Given records:
Content starts

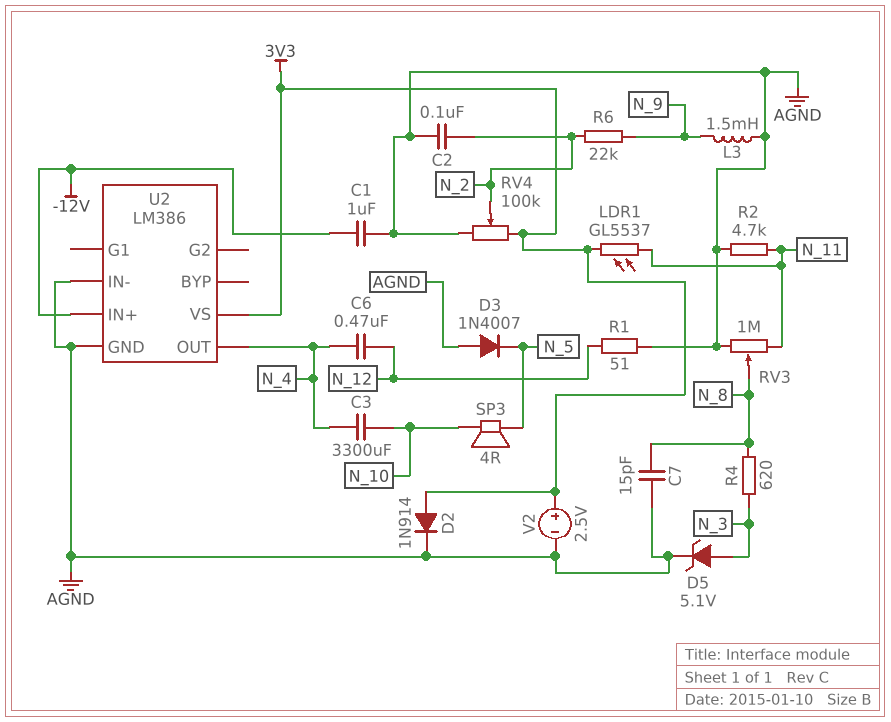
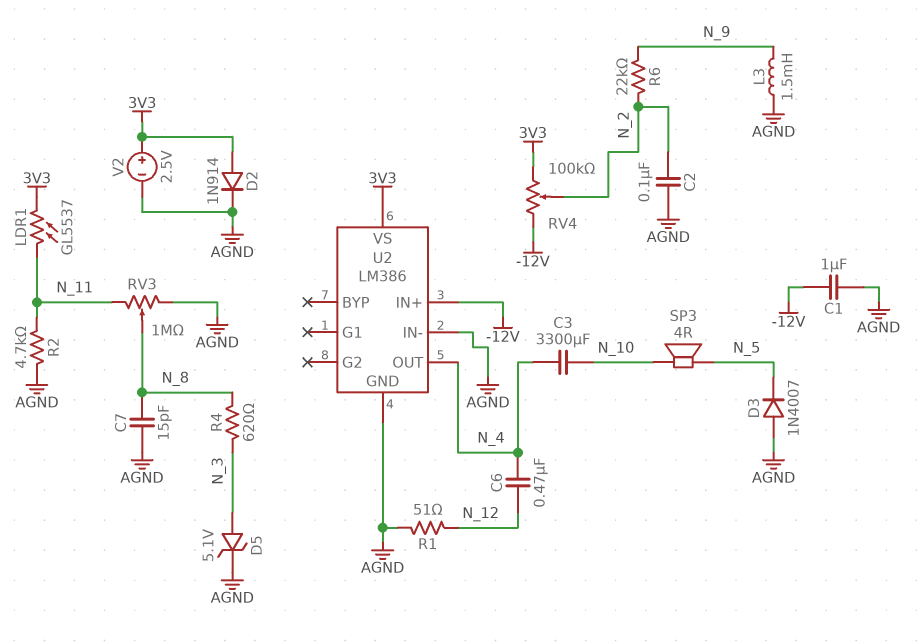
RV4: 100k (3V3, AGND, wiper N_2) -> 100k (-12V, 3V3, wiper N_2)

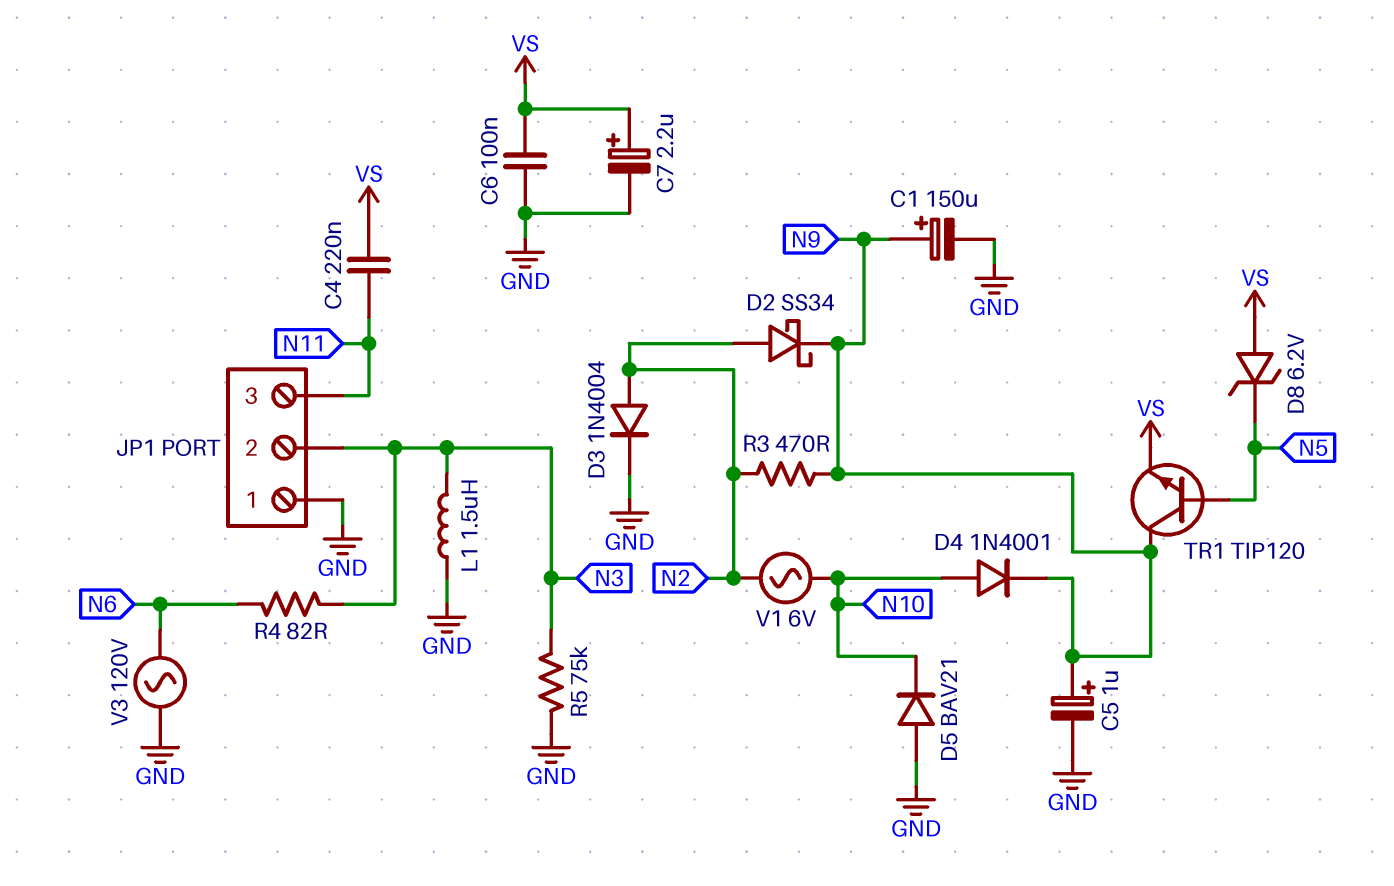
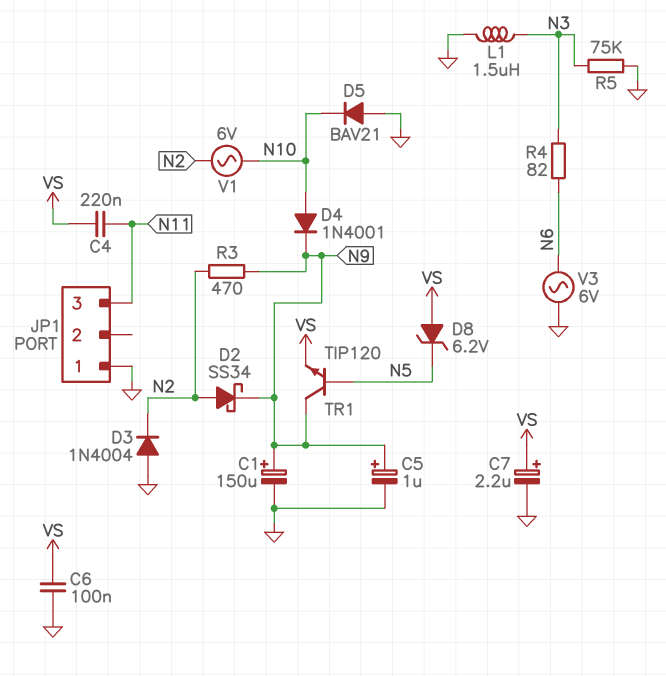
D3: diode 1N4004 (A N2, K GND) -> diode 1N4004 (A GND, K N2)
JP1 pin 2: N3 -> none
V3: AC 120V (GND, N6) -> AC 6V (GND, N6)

Content ends
Content starts

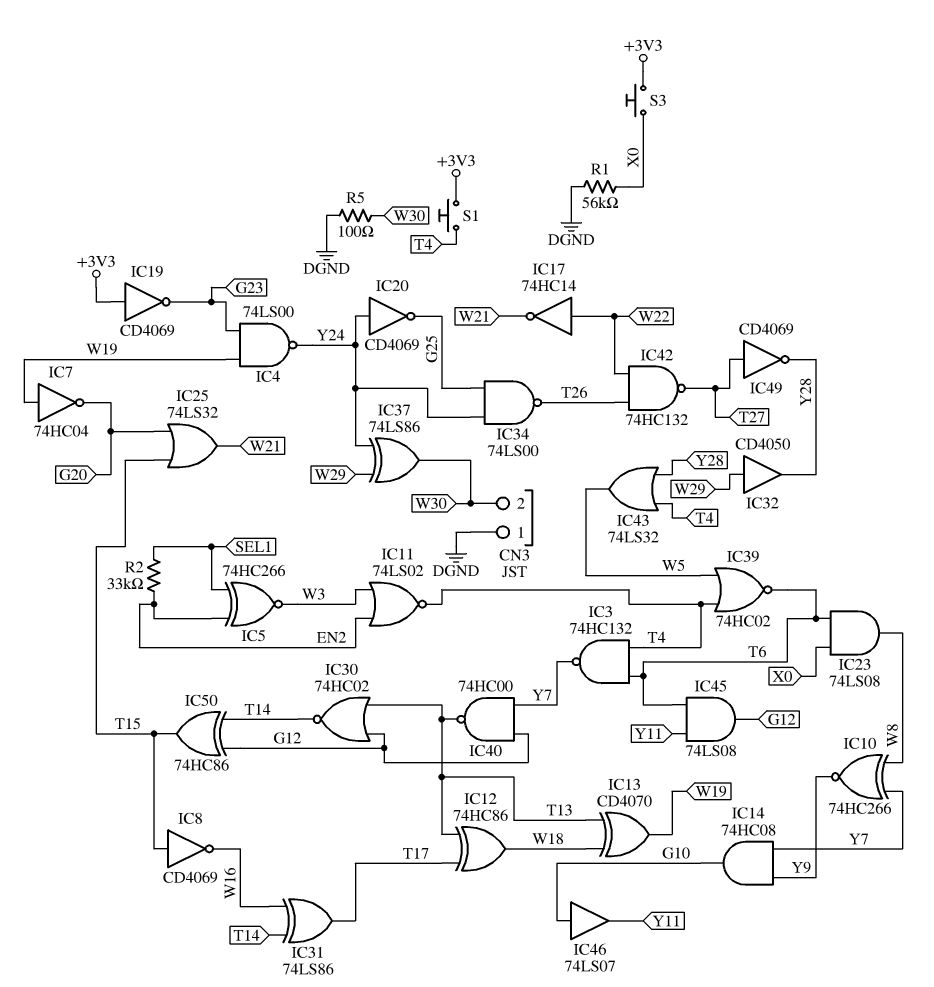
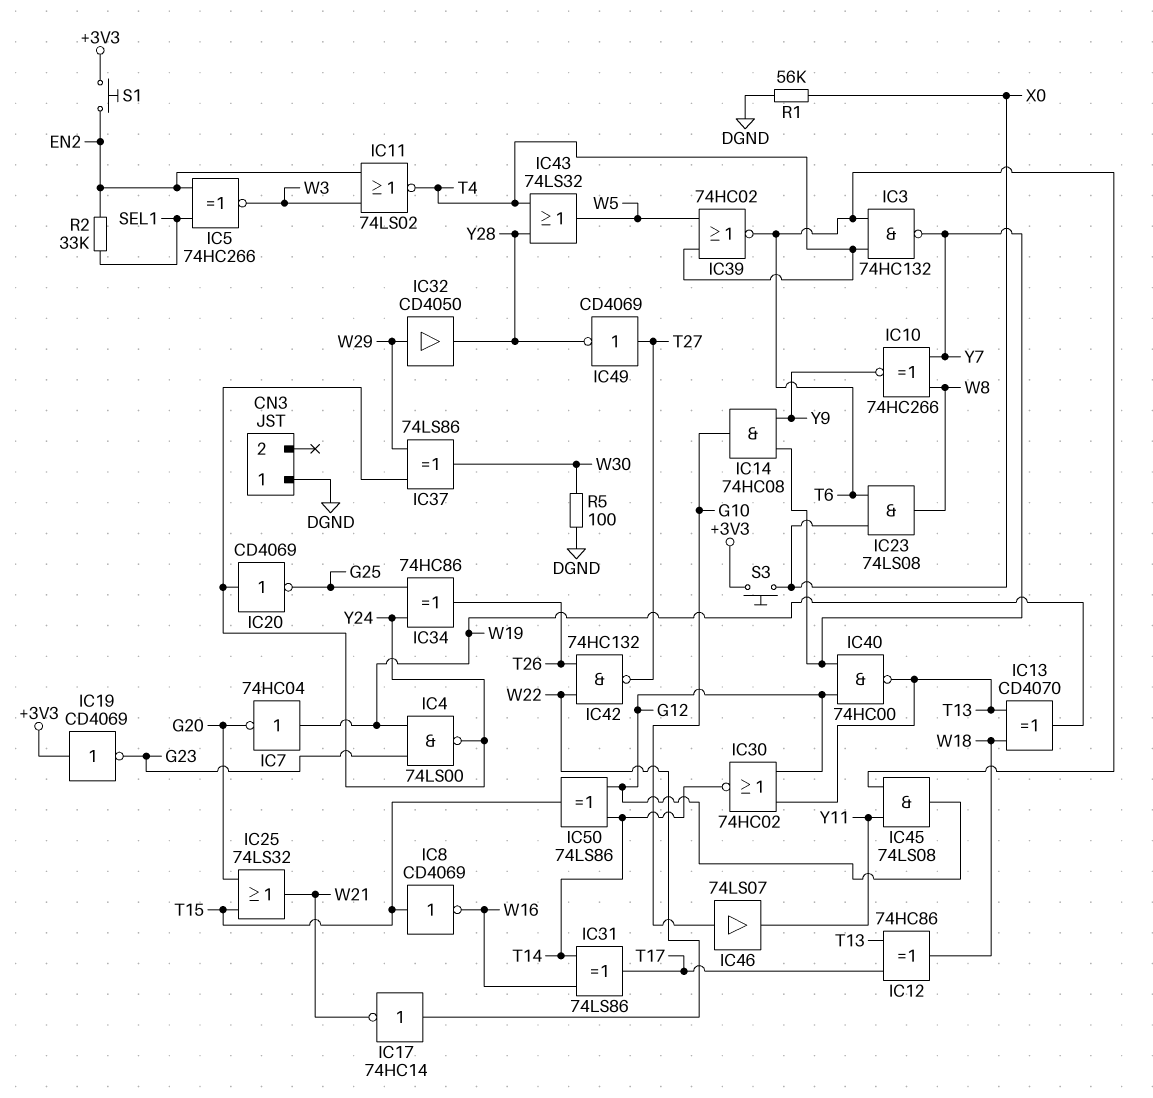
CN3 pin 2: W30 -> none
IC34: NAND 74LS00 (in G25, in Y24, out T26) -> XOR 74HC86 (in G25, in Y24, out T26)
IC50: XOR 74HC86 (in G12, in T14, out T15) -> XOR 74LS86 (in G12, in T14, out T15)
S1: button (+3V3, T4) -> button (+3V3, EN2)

Content ends

In the listing above, find the line holding "RV4: 100k (3V3, AGND, wiper" and the line holding "V3: AC 120V (GND, N6) -> AC 6V (GND, N6)". Reproduce those two lines and all between them exactly, leaving out pictures.

Result for this exercise:
RV4: 100k (3V3, AGND, wiper N_2) -> 100k (-12V, 3V3, wiper N_2)

D3: diode 1N4004 (A N2, K GND) -> diode 1N4004 (A GND, K N2)
JP1 pin 2: N3 -> none
V3: AC 120V (GND, N6) -> AC 6V (GND, N6)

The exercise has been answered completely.